--- Records supplied Enclosed Below ---
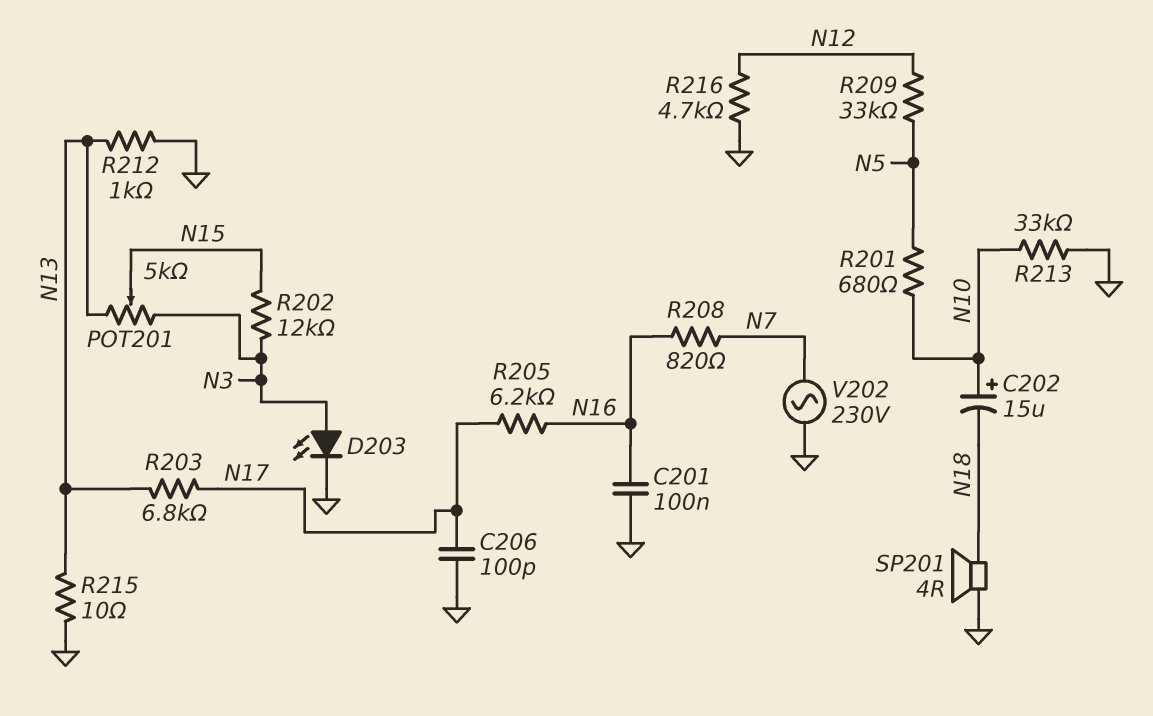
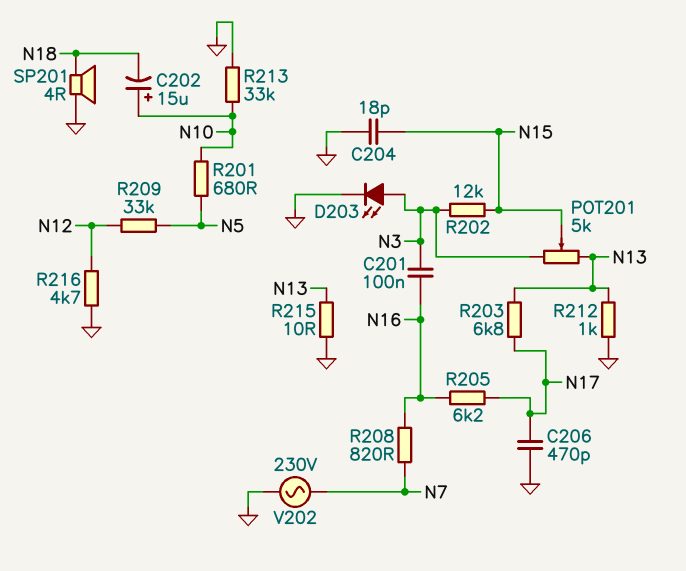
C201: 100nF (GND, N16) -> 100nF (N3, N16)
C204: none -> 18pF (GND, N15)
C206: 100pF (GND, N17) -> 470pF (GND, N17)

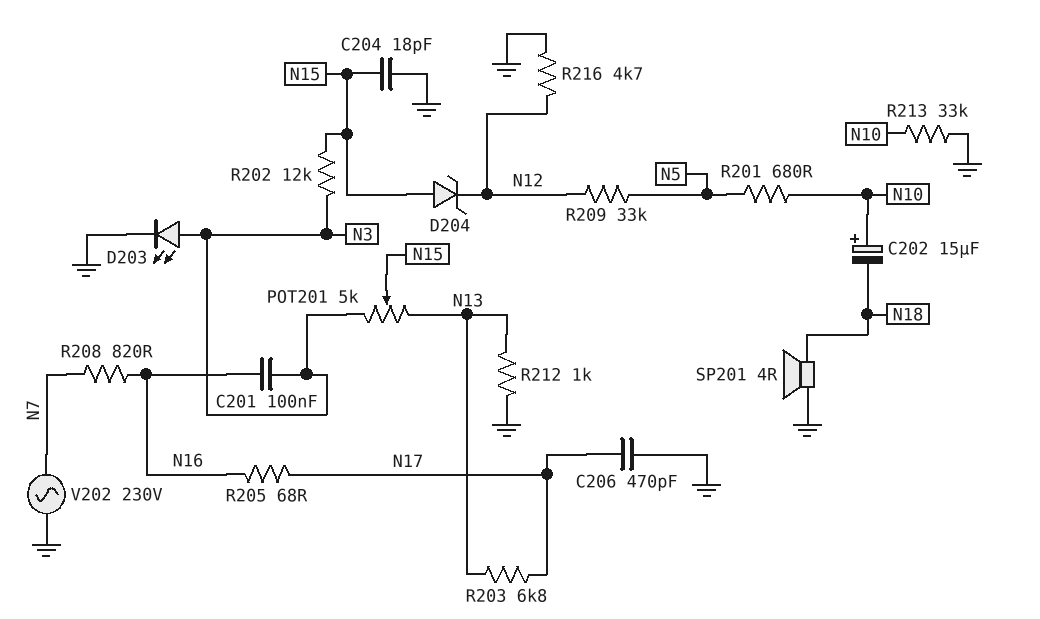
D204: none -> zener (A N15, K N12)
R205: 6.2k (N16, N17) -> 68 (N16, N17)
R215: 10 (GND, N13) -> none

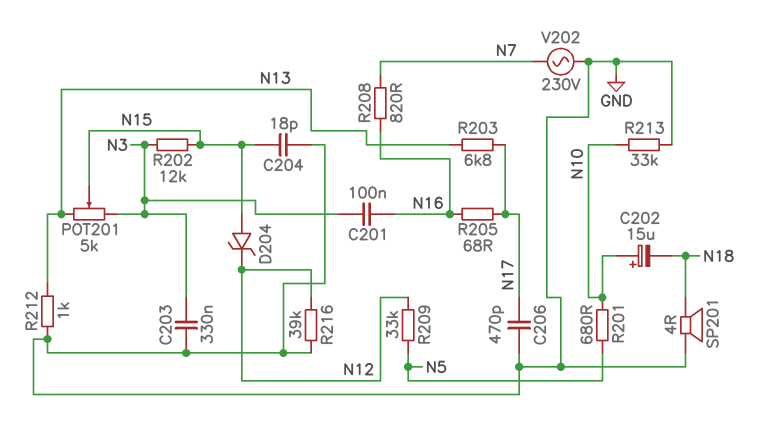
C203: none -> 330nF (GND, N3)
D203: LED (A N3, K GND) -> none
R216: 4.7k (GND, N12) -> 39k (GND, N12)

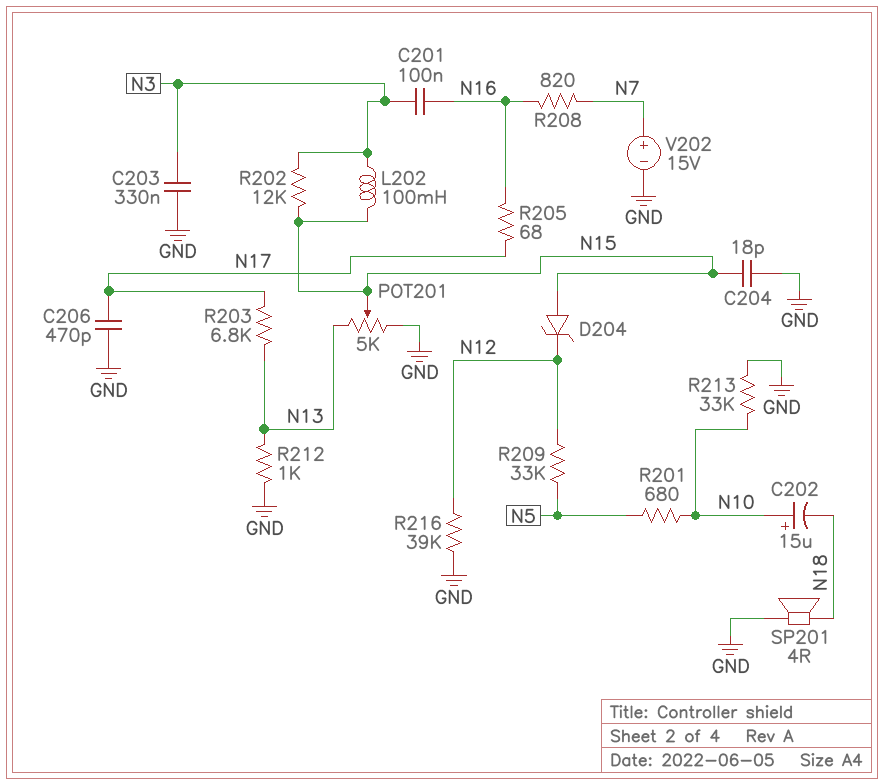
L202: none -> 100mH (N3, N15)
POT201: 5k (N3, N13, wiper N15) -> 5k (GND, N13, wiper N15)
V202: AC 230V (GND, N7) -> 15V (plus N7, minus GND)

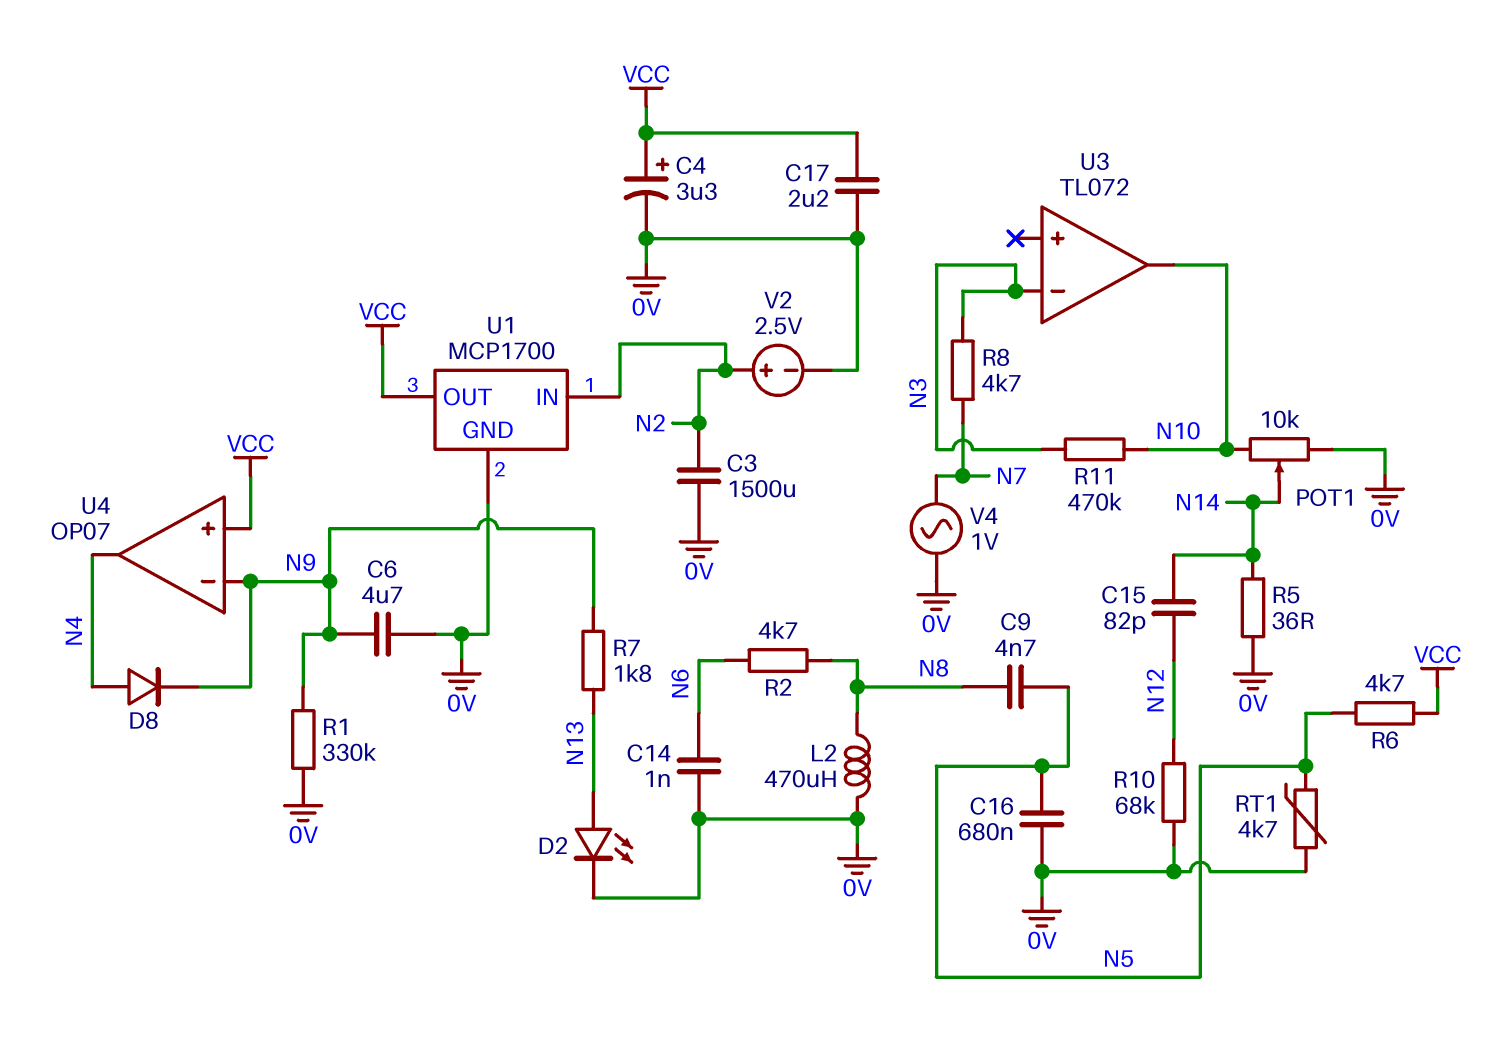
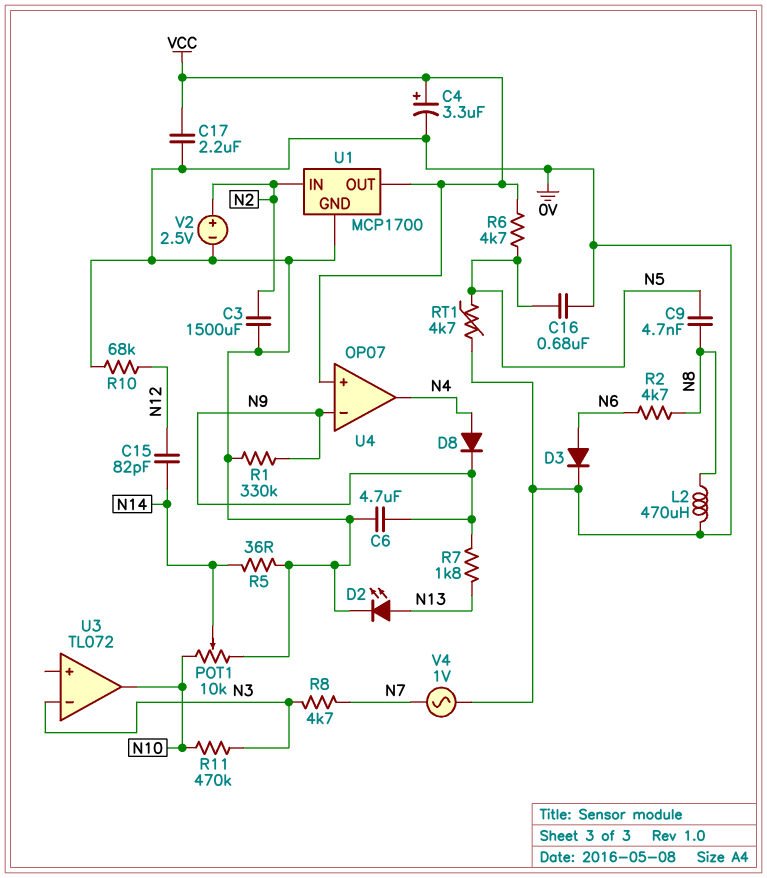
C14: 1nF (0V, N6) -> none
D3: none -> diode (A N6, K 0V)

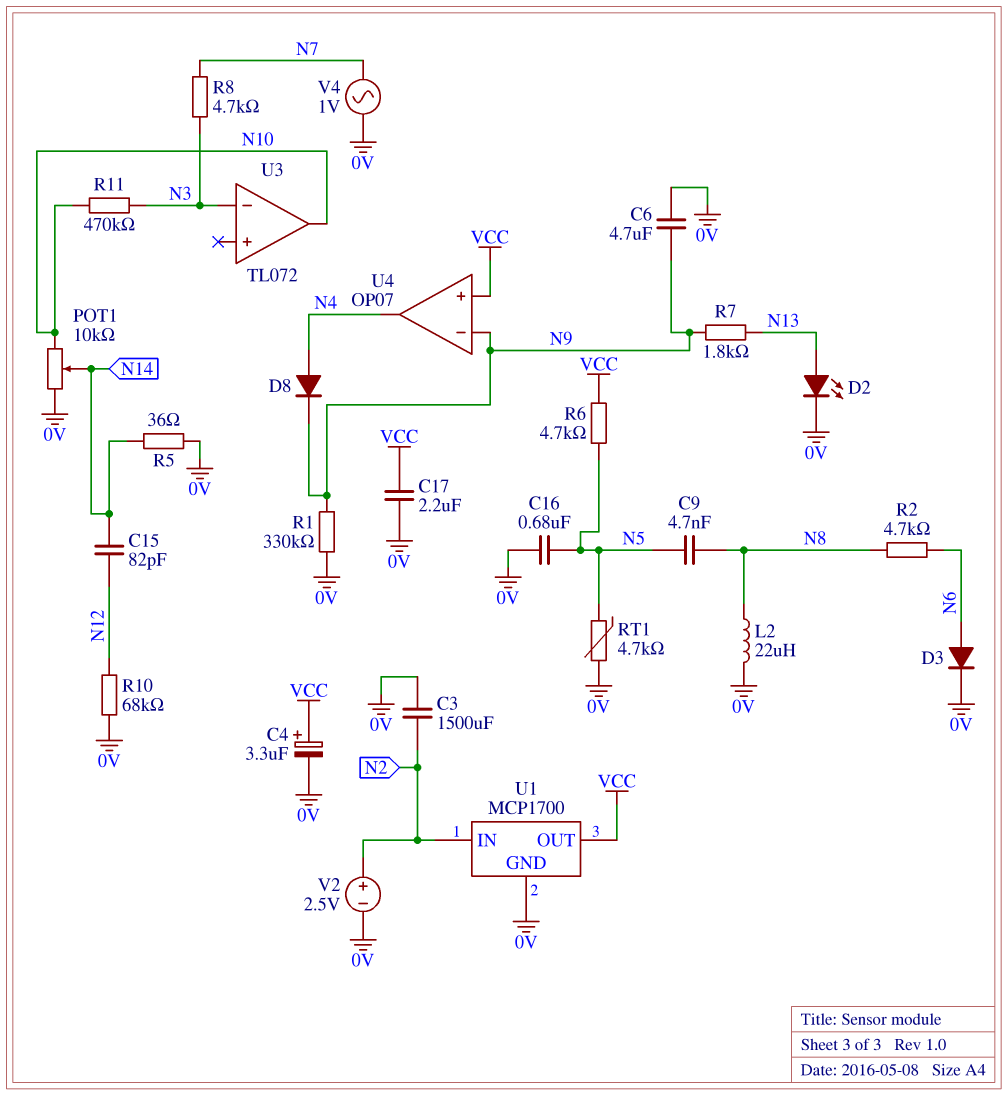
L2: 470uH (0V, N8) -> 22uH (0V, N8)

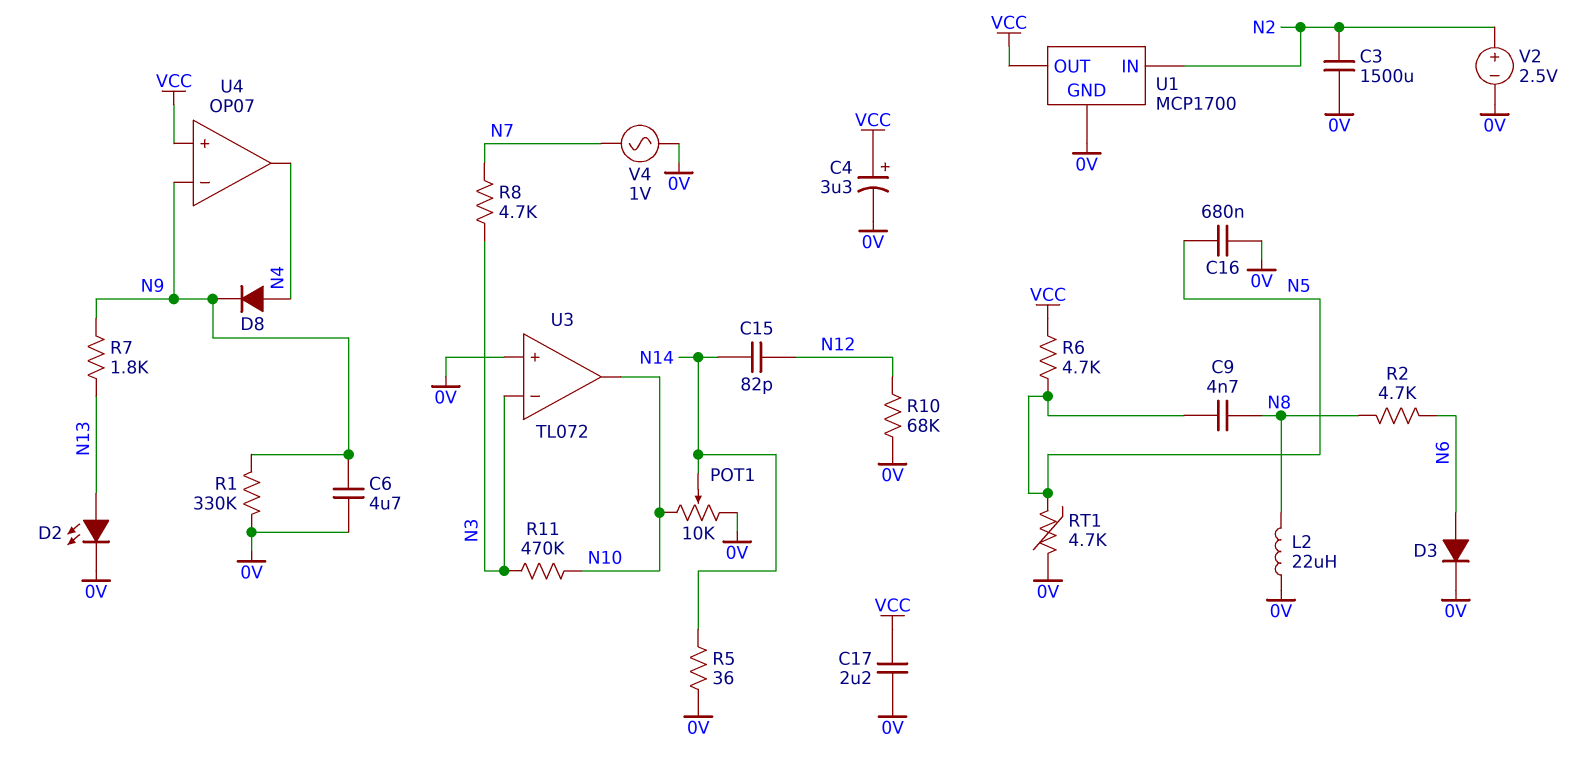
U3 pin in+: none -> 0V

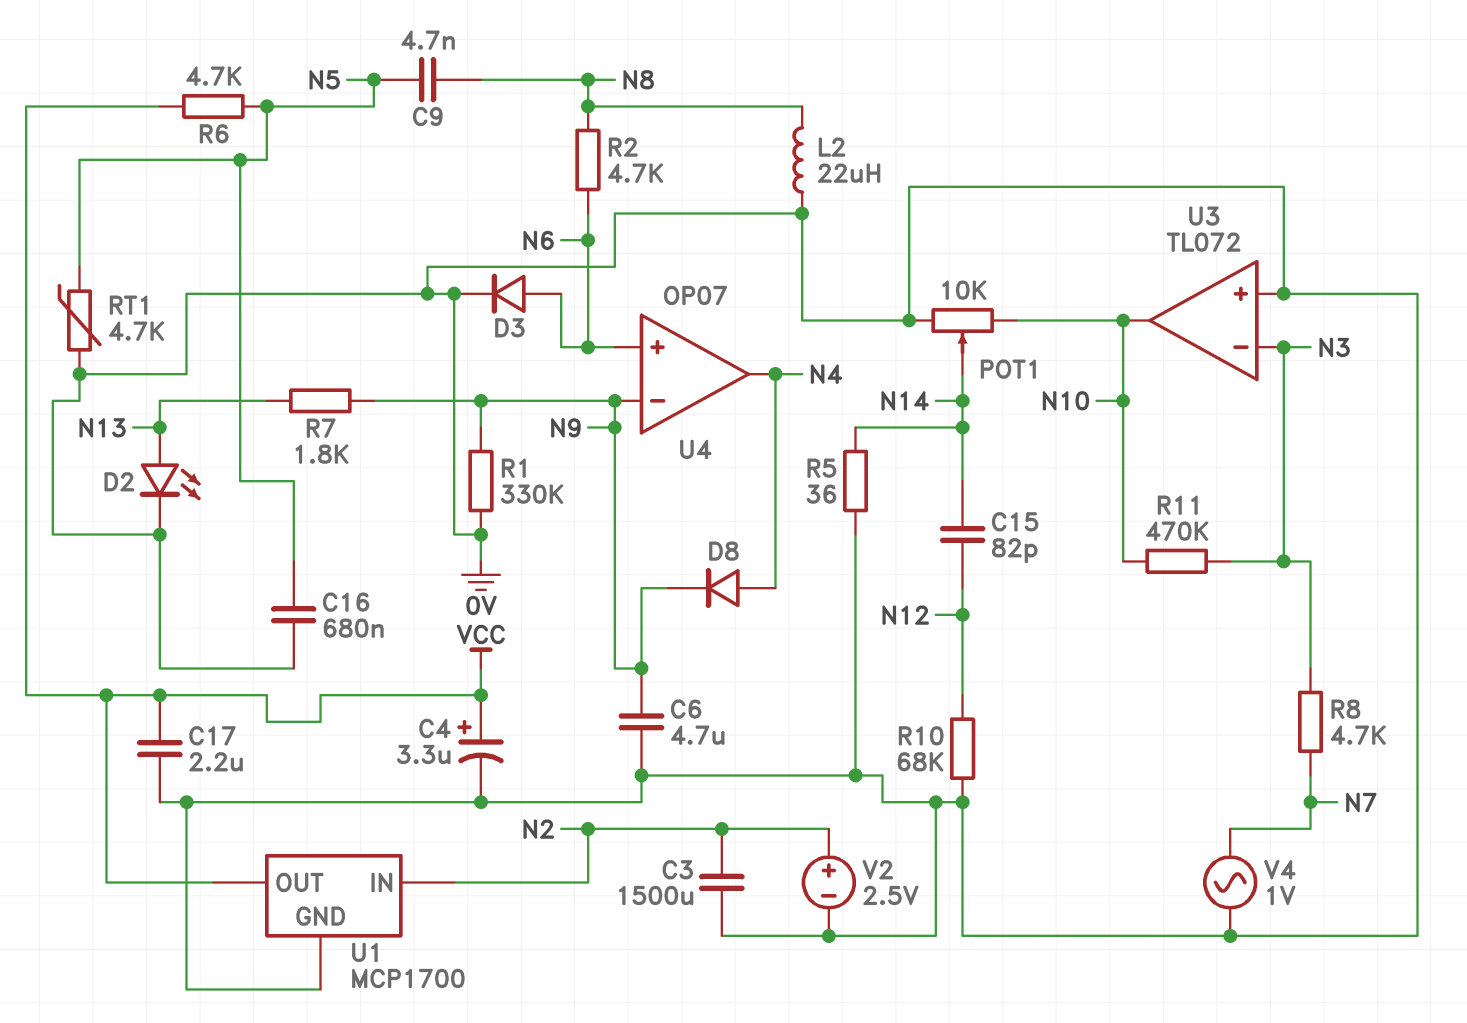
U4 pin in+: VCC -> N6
--- End of Enclosed Records supplied ---
§ Assigned task: Please repeat the lines above from the line containing "D204: none -> zener (A N15, K N12)" through the final line, both included, exactly as they stand and without pictures.

§ Response below:
D204: none -> zener (A N15, K N12)
R205: 6.2k (N16, N17) -> 68 (N16, N17)
R215: 10 (GND, N13) -> none

C203: none -> 330nF (GND, N3)
D203: LED (A N3, K GND) -> none
R216: 4.7k (GND, N12) -> 39k (GND, N12)

L202: none -> 100mH (N3, N15)
POT201: 5k (N3, N13, wiper N15) -> 5k (GND, N13, wiper N15)
V202: AC 230V (GND, N7) -> 15V (plus N7, minus GND)

C14: 1nF (0V, N6) -> none
D3: none -> diode (A N6, K 0V)

L2: 470uH (0V, N8) -> 22uH (0V, N8)

U3 pin in+: none -> 0V

U4 pin in+: VCC -> N6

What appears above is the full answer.